WORK TO BE COMPLETED: Starting at the line below holding "(201, 185) = (191, 246): purple" and stopping at the line holding "(277, 232) = (281, 299): orange car -> none", print every line exactly, both ends included, and leave the rest out.

INPUT:
#####
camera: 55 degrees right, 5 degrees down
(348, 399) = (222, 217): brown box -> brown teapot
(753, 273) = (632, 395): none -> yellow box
#####
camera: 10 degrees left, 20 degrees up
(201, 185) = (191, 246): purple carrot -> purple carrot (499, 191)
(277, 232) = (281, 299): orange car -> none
#####
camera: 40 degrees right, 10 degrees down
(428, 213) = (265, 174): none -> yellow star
#####
WRITTEN SOLUTION:
(201, 185) = (191, 246): purple carrot -> purple carrot (499, 191)
(277, 232) = (281, 299): orange car -> none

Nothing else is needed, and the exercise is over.